# What is needed
In the entries that follow, identify the line containing "176 720 288>" and return it together with all later lines, exactly as they appear.

[Items from a dataset]

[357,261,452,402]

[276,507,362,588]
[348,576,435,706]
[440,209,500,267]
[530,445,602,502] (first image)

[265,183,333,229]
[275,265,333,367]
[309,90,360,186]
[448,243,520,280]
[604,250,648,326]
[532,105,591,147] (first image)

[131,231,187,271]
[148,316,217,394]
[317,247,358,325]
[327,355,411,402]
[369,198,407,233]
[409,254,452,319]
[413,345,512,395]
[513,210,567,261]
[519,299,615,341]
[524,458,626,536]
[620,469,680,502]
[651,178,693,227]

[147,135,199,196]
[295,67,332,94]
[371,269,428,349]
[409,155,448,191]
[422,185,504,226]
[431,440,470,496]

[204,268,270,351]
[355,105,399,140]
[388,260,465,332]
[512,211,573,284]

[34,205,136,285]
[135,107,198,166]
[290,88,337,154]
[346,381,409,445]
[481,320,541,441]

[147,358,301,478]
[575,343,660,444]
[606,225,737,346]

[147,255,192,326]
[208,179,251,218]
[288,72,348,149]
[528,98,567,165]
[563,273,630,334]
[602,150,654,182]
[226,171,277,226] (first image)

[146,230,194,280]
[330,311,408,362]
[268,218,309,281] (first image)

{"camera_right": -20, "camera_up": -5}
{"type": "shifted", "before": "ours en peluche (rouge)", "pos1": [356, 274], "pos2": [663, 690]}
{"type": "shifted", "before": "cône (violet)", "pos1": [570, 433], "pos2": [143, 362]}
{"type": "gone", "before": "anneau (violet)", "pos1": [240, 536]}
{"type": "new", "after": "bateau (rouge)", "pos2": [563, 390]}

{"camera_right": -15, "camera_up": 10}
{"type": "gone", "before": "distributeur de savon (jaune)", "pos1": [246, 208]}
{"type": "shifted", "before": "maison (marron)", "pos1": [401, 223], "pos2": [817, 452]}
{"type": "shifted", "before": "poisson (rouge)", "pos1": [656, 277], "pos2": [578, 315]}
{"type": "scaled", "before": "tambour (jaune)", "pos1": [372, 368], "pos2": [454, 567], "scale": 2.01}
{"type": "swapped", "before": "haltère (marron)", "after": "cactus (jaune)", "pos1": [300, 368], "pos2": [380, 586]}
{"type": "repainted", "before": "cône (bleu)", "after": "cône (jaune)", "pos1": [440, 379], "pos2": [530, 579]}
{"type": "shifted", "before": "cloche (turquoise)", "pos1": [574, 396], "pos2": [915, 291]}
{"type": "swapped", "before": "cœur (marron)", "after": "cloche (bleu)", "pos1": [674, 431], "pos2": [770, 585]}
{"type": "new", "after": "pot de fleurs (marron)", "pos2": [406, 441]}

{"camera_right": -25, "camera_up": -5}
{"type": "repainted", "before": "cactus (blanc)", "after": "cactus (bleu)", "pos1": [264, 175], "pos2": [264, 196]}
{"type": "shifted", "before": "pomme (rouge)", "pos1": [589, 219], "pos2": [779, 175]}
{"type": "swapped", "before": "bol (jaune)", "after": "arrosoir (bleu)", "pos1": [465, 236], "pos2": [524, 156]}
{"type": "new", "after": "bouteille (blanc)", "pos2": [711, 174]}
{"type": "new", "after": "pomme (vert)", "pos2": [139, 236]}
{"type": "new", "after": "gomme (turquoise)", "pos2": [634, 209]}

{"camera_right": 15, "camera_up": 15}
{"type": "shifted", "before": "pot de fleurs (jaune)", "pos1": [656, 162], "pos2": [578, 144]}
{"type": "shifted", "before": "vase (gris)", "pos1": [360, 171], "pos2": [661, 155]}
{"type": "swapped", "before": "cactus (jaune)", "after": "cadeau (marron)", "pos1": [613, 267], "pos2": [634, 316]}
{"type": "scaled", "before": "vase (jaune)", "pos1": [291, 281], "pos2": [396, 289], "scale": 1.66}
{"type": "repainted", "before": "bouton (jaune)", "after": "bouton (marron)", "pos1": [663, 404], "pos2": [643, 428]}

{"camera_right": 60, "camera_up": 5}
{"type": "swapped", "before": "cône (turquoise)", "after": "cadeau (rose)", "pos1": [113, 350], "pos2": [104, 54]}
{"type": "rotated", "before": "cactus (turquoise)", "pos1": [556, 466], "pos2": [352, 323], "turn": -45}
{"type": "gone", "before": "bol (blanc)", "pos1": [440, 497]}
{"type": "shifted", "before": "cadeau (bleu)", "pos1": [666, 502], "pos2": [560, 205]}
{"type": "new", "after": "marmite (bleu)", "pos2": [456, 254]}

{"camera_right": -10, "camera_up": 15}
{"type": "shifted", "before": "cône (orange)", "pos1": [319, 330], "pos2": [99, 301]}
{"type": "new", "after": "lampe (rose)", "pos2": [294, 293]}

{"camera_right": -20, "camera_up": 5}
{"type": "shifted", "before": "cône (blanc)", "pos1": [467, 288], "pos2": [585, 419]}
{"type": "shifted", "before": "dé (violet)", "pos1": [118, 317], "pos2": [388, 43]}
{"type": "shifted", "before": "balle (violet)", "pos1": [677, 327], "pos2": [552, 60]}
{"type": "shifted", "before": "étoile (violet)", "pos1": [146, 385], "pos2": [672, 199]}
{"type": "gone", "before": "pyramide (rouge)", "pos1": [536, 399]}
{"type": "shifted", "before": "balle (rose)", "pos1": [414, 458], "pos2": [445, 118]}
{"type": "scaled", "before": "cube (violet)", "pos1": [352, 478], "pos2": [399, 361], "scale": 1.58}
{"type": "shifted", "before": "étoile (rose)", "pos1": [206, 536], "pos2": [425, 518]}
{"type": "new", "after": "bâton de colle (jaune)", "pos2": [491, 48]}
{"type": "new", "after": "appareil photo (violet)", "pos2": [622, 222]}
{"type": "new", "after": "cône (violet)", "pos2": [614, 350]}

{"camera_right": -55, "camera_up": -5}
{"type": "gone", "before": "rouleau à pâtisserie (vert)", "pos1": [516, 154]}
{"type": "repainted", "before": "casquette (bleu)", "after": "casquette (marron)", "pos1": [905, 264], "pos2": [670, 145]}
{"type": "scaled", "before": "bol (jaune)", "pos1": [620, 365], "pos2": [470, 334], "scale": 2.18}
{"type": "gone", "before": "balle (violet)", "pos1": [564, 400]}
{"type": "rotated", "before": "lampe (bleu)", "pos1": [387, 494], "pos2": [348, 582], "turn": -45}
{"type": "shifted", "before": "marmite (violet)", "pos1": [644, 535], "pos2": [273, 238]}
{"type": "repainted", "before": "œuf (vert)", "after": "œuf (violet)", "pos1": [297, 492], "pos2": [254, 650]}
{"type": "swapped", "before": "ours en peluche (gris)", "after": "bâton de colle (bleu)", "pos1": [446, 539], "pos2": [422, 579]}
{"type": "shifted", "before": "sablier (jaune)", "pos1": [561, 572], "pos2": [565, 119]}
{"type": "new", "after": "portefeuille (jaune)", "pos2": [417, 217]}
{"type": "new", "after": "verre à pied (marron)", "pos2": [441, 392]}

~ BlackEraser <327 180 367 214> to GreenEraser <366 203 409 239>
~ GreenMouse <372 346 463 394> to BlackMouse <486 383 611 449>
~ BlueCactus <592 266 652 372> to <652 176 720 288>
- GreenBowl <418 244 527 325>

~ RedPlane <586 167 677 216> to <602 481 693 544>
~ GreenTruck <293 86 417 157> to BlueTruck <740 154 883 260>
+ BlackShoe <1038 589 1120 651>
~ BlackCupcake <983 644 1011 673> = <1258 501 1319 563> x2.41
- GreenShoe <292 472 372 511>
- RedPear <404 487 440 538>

# Exercise solution
~ BlueCactus <592 266 652 372> to <652 176 720 288>
- GreenBowl <418 244 527 325>

~ RedPlane <586 167 677 216> to <602 481 693 544>
~ GreenTruck <293 86 417 157> to BlueTruck <740 154 883 260>
+ BlackShoe <1038 589 1120 651>
~ BlackCupcake <983 644 1011 673> = <1258 501 1319 563> x2.41
- GreenShoe <292 472 372 511>
- RedPear <404 487 440 538>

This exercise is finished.